### [Instructions to follow]
The response must consist of the lines below from the one with "[98 237 241 282] (first image)" through the one with "[86 91 149 160]", exactly as they appear and with both ends kept.

[[ Exercise inputs, beginning ]]

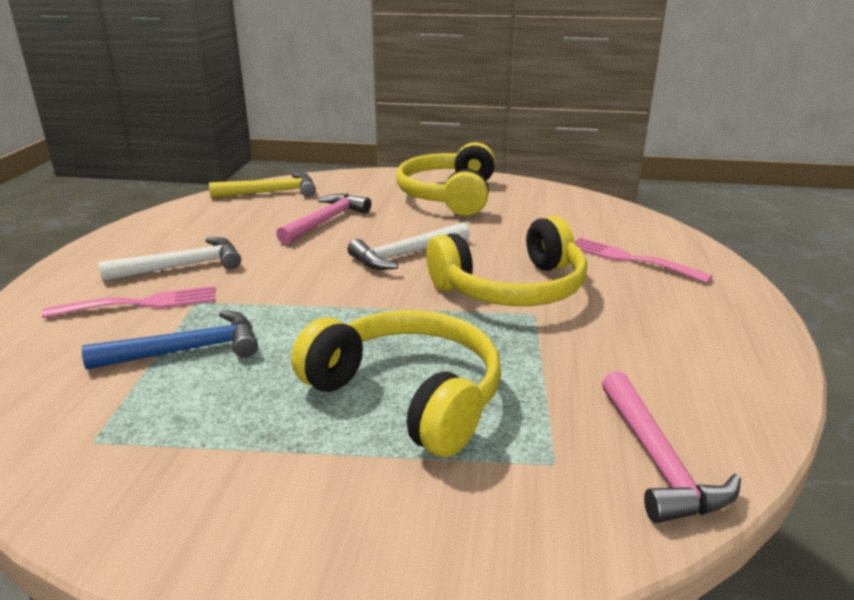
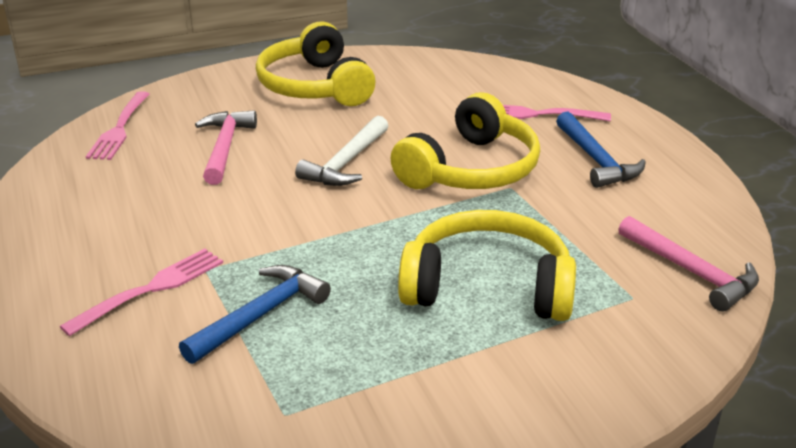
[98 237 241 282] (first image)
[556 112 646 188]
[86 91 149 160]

[[ Exercise inputs, end ]]
[[ Exercise inputs, beginning ]]

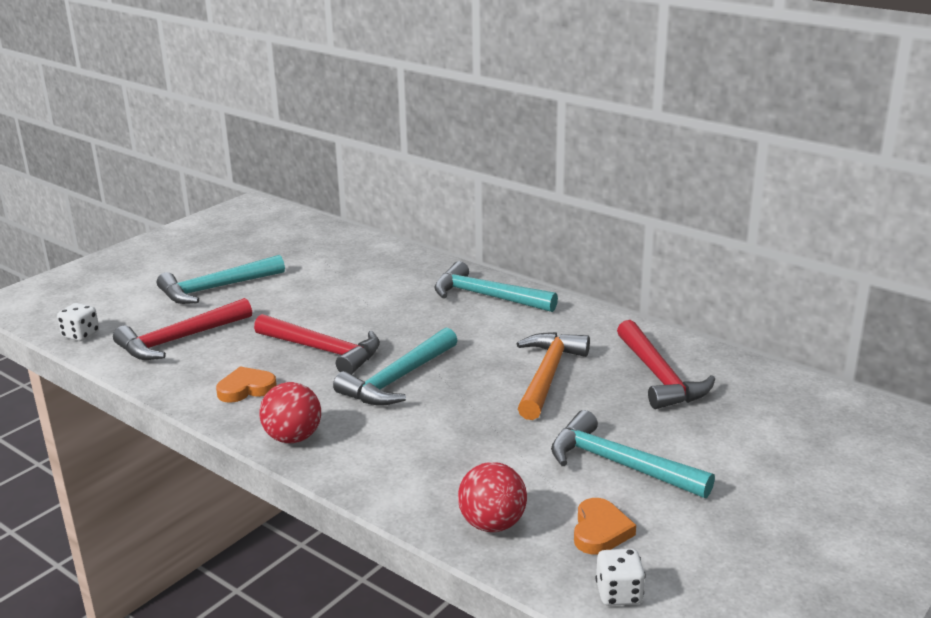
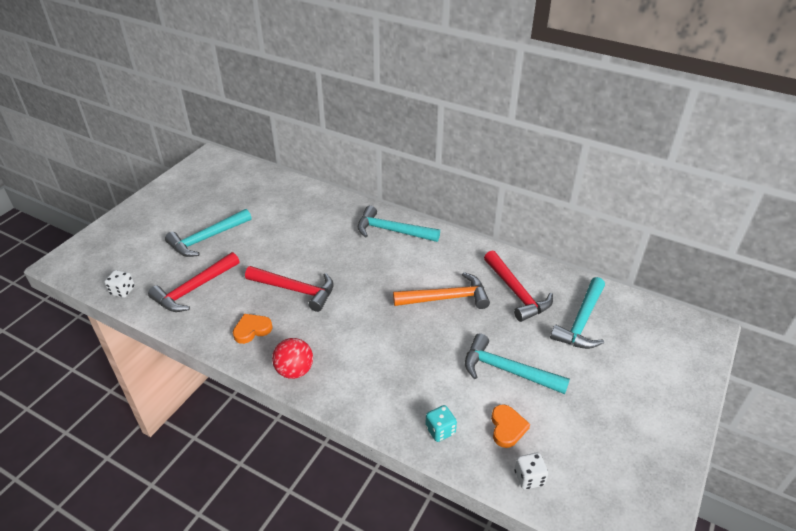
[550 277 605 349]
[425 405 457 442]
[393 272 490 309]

[[ Exercise inputs, end ]]

### [Solution]
[98 237 241 282] (first image)
[556 112 646 188]
[86 91 149 160]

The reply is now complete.